→ **WORK REQUEST**
Nothing but the lines from the one that contains "white brick D6:D7" through the end of the listing should appear, set down exactly.

→ **GIVEN MATERIAL**
....

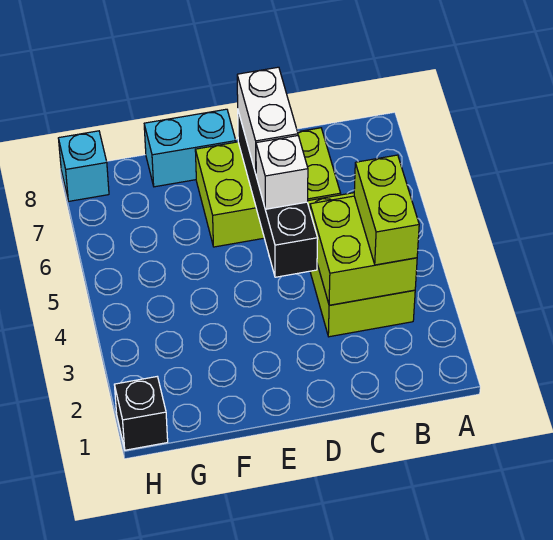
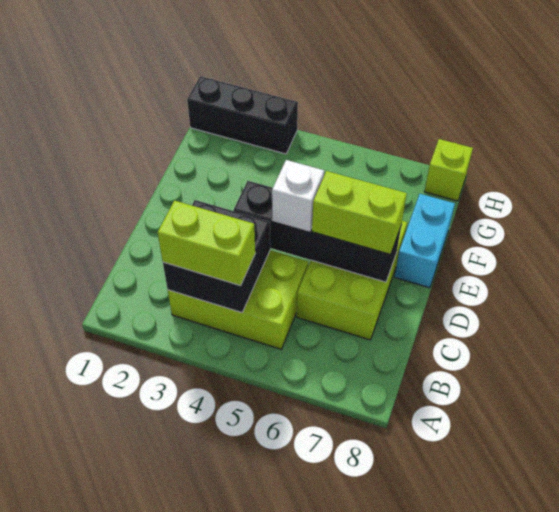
lime brick B3:C4 level 2 -> black brick B3:C4 level 2
white brick D6:D7 level 3 -> lime brick D6:D7 level 3
black brick H1 level 1 -> black brick H1:H3 level 1
cyan brick H8 level 1 -> lime brick H8 level 1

....

→ **EXERCISE RESULT**
white brick D6:D7 level 3 -> lime brick D6:D7 level 3
black brick H1 level 1 -> black brick H1:H3 level 1
cyan brick H8 level 1 -> lime brick H8 level 1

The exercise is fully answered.